Gather every line of the data below that contains the word "with" and copy each one unchanged.

▶

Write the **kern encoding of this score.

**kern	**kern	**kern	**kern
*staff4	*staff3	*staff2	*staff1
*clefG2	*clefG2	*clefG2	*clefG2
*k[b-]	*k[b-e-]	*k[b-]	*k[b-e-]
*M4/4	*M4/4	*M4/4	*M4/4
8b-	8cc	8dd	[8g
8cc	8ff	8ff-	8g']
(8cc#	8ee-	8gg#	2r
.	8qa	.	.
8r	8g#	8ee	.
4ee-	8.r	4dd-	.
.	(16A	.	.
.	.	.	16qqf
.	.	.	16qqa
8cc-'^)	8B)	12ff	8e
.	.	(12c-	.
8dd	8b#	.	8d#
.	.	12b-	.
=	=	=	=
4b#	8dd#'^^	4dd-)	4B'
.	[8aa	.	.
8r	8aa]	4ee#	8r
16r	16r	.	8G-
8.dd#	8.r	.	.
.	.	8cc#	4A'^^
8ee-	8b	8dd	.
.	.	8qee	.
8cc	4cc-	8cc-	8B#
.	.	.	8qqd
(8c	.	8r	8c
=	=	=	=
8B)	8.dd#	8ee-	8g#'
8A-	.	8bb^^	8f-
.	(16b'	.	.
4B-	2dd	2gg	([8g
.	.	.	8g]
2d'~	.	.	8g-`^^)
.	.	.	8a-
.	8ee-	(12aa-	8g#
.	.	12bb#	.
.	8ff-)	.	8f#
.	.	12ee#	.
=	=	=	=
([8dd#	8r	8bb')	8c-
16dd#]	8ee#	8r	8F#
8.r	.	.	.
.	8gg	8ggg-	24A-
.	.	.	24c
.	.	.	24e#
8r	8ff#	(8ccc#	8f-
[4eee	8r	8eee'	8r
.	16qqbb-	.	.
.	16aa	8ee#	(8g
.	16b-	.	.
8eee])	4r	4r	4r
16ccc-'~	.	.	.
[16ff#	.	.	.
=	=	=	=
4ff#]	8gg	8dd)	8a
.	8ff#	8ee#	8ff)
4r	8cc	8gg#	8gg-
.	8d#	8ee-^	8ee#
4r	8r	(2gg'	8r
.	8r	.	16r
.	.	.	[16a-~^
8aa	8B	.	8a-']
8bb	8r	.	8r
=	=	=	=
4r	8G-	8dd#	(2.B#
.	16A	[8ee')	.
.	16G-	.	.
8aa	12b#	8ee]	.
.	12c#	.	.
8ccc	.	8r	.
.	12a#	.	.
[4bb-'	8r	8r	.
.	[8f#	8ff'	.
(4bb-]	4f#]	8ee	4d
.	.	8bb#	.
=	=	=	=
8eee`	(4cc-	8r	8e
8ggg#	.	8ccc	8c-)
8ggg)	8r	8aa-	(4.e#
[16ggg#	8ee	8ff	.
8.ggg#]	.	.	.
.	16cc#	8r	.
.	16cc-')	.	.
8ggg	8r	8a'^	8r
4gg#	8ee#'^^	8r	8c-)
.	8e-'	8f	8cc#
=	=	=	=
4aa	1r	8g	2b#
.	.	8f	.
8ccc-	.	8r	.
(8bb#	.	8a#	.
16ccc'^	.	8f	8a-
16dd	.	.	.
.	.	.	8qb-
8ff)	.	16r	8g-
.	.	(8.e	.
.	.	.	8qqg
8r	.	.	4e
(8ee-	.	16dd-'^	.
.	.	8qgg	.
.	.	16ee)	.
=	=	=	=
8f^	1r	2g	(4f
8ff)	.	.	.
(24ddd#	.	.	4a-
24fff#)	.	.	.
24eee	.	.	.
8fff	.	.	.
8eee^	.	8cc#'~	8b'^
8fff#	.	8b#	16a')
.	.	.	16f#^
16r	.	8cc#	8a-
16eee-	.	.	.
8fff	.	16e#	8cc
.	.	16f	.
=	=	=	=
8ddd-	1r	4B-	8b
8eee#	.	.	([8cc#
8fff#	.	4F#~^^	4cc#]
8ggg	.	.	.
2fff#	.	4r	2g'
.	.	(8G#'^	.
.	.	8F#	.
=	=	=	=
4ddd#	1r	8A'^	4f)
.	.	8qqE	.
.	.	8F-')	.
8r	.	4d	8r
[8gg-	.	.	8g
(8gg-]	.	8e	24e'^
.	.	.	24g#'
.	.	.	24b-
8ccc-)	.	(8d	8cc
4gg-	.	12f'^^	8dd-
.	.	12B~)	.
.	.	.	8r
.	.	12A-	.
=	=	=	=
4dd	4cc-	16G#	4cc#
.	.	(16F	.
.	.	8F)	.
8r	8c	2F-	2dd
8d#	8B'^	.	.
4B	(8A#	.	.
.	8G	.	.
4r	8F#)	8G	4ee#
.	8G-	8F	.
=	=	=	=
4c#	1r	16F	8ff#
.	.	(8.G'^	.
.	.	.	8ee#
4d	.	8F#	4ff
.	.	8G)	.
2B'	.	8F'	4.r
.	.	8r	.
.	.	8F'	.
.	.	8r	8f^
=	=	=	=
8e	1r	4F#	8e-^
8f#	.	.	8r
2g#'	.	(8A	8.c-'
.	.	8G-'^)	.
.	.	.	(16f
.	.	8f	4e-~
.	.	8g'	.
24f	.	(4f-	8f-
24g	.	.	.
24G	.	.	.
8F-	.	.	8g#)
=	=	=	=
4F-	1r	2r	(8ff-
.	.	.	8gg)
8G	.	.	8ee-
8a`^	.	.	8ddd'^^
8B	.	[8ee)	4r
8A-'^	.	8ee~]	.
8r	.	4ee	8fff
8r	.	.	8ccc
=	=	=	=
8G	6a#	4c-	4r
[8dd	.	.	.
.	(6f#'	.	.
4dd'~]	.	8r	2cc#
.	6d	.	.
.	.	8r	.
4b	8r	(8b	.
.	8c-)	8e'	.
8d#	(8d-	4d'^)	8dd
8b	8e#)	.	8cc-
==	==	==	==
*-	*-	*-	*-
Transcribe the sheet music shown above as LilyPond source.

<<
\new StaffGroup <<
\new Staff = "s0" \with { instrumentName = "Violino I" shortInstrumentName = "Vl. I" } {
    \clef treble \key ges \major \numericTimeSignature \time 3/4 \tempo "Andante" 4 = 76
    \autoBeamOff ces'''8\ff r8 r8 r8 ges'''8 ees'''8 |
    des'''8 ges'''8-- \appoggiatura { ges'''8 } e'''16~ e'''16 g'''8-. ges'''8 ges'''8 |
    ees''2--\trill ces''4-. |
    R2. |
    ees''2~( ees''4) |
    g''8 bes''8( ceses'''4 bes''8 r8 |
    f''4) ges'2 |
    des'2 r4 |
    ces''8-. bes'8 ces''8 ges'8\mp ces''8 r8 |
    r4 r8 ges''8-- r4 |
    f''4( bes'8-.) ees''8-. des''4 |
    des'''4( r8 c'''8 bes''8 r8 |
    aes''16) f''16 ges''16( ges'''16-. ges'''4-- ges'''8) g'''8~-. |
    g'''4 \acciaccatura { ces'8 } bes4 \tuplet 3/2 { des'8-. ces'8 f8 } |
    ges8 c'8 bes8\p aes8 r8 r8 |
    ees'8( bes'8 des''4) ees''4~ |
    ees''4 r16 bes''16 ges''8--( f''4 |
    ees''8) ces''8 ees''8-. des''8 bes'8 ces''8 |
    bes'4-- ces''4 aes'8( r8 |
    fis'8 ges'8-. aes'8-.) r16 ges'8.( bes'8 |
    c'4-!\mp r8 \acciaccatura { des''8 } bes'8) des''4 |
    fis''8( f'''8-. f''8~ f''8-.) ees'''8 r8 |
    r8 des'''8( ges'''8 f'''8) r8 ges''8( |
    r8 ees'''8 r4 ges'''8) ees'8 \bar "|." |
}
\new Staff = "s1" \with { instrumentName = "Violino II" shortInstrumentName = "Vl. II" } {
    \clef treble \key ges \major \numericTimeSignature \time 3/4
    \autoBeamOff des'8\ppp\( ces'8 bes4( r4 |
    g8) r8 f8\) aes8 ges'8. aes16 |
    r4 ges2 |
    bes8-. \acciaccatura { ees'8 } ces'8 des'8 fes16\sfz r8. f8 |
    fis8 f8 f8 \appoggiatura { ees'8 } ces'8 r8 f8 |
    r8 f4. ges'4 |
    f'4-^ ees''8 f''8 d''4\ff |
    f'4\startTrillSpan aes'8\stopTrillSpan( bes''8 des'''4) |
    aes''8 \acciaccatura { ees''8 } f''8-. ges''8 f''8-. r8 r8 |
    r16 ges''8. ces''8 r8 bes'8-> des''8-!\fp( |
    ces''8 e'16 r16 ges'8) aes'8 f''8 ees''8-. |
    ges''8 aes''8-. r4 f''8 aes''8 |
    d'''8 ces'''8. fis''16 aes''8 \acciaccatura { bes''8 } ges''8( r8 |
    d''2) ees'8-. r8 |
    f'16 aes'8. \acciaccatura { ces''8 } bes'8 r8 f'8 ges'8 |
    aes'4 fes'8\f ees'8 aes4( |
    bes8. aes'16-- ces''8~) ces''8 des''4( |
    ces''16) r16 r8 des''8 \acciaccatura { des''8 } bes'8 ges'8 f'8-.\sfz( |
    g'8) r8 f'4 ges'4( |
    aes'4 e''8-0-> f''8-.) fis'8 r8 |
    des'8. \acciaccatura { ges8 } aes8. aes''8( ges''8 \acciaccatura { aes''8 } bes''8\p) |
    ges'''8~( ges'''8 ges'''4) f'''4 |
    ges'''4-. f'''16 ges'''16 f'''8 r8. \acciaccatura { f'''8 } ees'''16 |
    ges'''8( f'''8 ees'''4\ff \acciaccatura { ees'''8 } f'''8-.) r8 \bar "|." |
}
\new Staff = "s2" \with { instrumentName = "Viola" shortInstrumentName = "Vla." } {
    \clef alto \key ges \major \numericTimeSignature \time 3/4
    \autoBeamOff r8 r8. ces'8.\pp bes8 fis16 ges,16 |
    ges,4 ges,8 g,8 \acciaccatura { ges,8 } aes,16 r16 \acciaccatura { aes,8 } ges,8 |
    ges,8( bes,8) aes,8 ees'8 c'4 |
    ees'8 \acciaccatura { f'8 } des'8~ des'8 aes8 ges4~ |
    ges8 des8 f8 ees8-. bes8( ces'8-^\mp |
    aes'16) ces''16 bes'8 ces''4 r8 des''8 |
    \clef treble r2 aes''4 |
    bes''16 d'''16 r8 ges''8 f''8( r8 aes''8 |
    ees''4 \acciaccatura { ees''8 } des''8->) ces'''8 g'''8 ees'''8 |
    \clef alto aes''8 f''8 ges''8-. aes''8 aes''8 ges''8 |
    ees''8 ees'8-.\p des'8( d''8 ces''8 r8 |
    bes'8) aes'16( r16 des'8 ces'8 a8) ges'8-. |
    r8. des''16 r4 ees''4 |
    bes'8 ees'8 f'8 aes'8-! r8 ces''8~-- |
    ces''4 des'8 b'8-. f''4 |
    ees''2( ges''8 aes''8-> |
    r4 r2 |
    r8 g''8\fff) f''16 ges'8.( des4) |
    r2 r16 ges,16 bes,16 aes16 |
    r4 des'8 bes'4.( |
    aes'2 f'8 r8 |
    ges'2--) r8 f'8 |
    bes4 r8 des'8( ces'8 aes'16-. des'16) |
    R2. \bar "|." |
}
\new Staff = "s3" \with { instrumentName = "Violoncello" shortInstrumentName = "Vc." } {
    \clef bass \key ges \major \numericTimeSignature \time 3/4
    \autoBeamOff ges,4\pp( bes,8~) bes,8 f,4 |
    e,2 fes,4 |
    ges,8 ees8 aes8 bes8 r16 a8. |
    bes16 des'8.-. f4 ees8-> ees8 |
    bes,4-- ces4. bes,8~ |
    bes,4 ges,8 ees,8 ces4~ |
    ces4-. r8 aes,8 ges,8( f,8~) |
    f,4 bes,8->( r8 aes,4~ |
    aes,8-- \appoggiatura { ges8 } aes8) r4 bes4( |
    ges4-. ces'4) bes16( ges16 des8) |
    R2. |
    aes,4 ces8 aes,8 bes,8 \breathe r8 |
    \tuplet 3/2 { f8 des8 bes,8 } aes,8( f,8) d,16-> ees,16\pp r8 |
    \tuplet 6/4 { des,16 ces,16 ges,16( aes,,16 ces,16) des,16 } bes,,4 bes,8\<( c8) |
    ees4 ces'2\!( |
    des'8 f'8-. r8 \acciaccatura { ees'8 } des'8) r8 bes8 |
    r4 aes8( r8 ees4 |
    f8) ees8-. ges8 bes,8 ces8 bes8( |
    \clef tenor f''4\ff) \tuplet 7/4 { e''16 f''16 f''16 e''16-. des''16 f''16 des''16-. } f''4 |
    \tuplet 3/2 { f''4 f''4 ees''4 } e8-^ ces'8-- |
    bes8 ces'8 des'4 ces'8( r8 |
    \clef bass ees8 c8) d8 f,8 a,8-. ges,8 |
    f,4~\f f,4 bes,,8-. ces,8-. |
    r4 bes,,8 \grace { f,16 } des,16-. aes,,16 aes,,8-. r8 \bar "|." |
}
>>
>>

◀

Expected answer:
\new Staff = "s0" \with { instrumentName = "Violino I" shortInstrumentName = "Vl. I" } {
\new Staff = "s1" \with { instrumentName = "Violino II" shortInstrumentName = "Vl. II" } {
\new Staff = "s2" \with { instrumentName = "Viola" shortInstrumentName = "Vla." } {
\new Staff = "s3" \with { instrumentName = "Violoncello" shortInstrumentName = "Vc." } {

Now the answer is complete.